• What the task requires: Write out all the entries word for word and omit any pictures.

• Data for analysis:
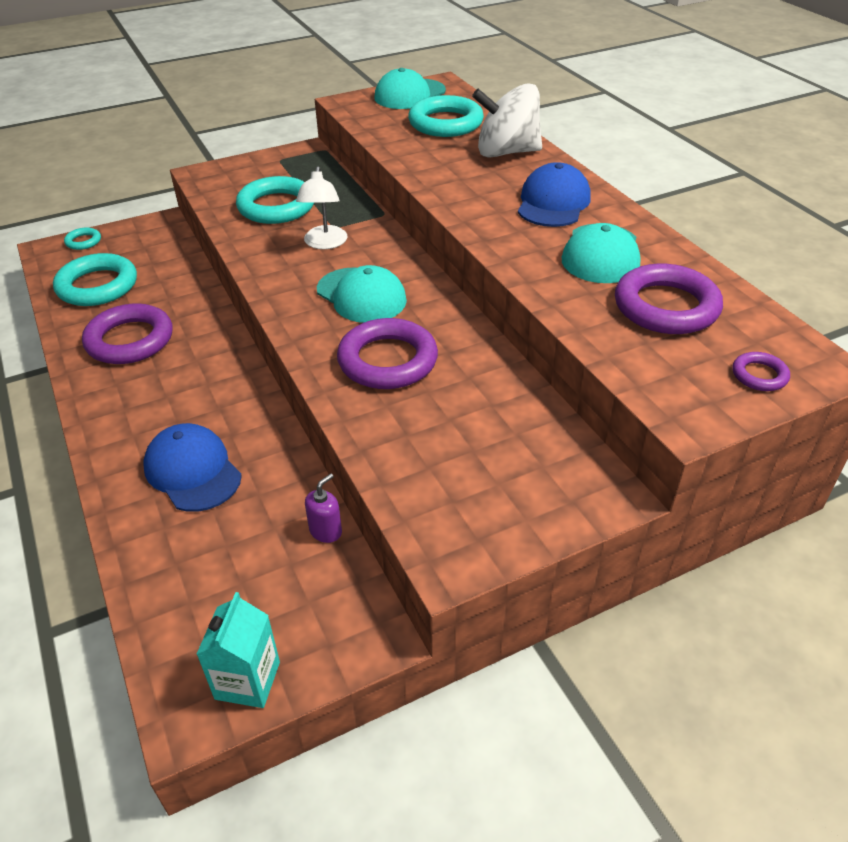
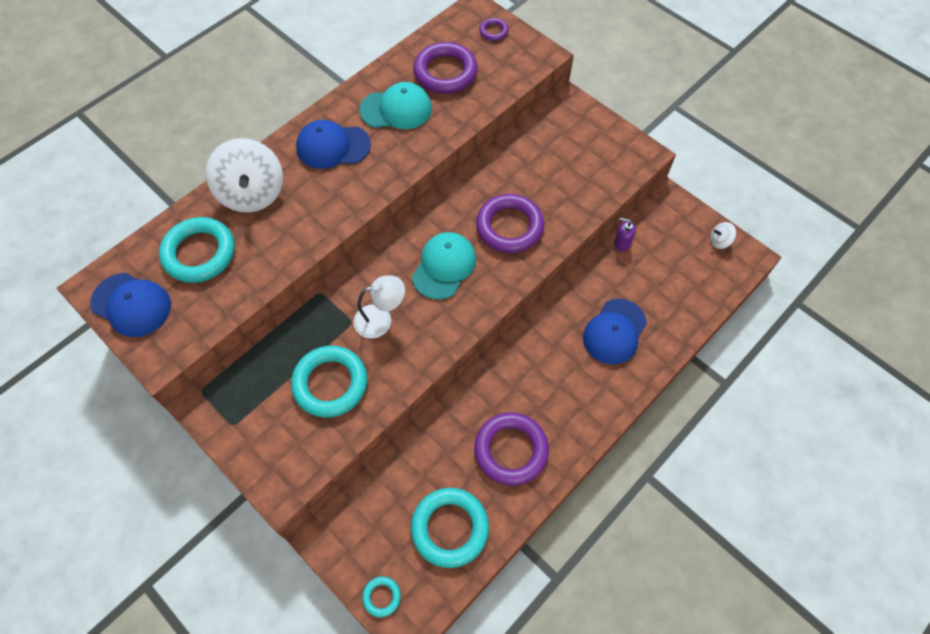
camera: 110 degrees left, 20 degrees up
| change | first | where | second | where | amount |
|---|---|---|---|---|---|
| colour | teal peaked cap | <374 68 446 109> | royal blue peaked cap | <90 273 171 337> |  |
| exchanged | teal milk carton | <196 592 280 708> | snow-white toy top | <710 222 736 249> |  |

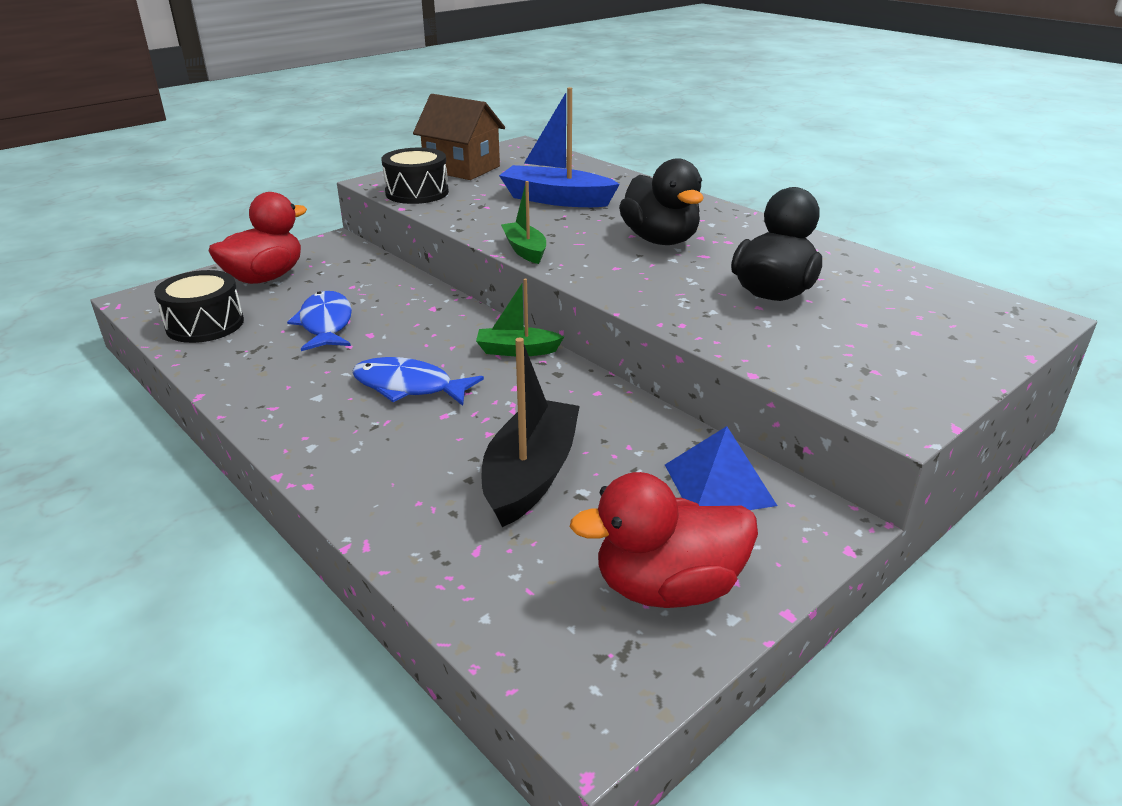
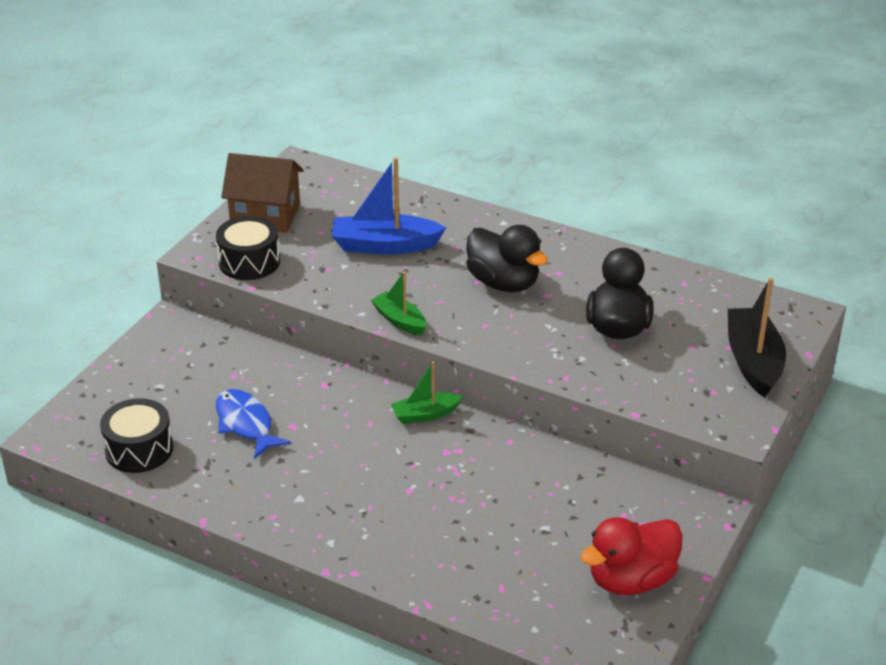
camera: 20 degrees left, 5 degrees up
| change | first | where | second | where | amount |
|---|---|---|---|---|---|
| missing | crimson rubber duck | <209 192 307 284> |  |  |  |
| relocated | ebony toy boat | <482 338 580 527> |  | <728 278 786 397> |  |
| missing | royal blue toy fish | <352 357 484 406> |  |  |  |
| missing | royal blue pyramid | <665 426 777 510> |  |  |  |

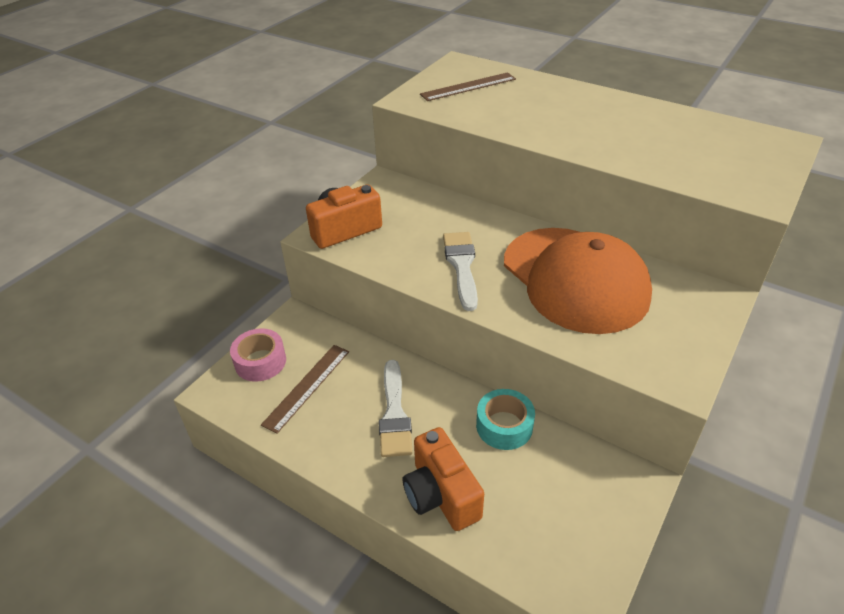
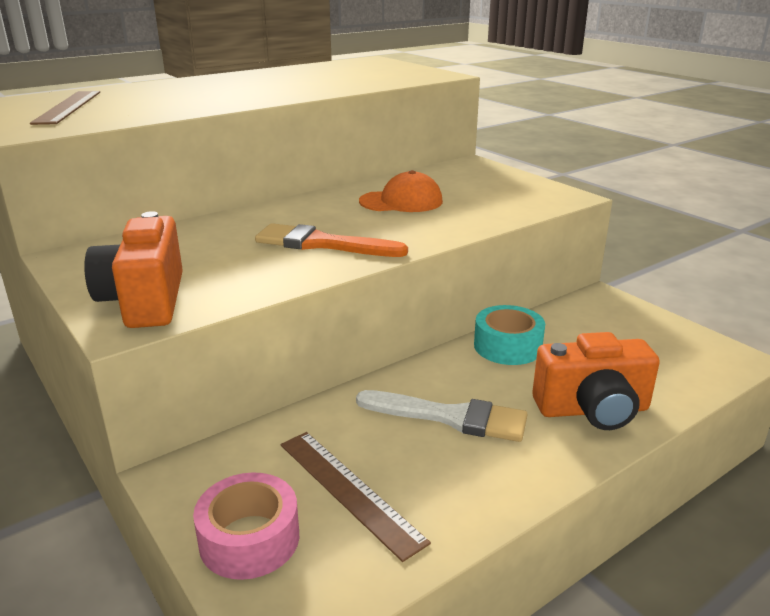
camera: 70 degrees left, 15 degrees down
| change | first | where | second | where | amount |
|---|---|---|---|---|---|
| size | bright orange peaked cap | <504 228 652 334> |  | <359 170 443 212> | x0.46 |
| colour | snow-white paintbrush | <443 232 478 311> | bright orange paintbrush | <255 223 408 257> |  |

• Exercise response:
camera: 110 degrees left, 20 degrees up
| change | first | where | second | where | amount |
|---|---|---|---|---|---|
| colour | teal peaked cap | <374 68 446 109> | royal blue peaked cap | <90 273 171 337> |  |
| exchanged | teal milk carton | <196 592 280 708> | snow-white toy top | <710 222 736 249> |  |

camera: 20 degrees left, 5 degrees up
| change | first | where | second | where | amount |
|---|---|---|---|---|---|
| missing | crimson rubber duck | <209 192 307 284> |  |  |  |
| relocated | ebony toy boat | <482 338 580 527> |  | <728 278 786 397> |  |
| missing | royal blue toy fish | <352 357 484 406> |  |  |  |
| missing | royal blue pyramid | <665 426 777 510> |  |  |  |

camera: 70 degrees left, 15 degrees down
| change | first | where | second | where | amount |
|---|---|---|---|---|---|
| size | bright orange peaked cap | <504 228 652 334> |  | <359 170 443 212> | x0.46 |
| colour | snow-white paintbrush | <443 232 478 311> | bright orange paintbrush | <255 223 408 257> |  |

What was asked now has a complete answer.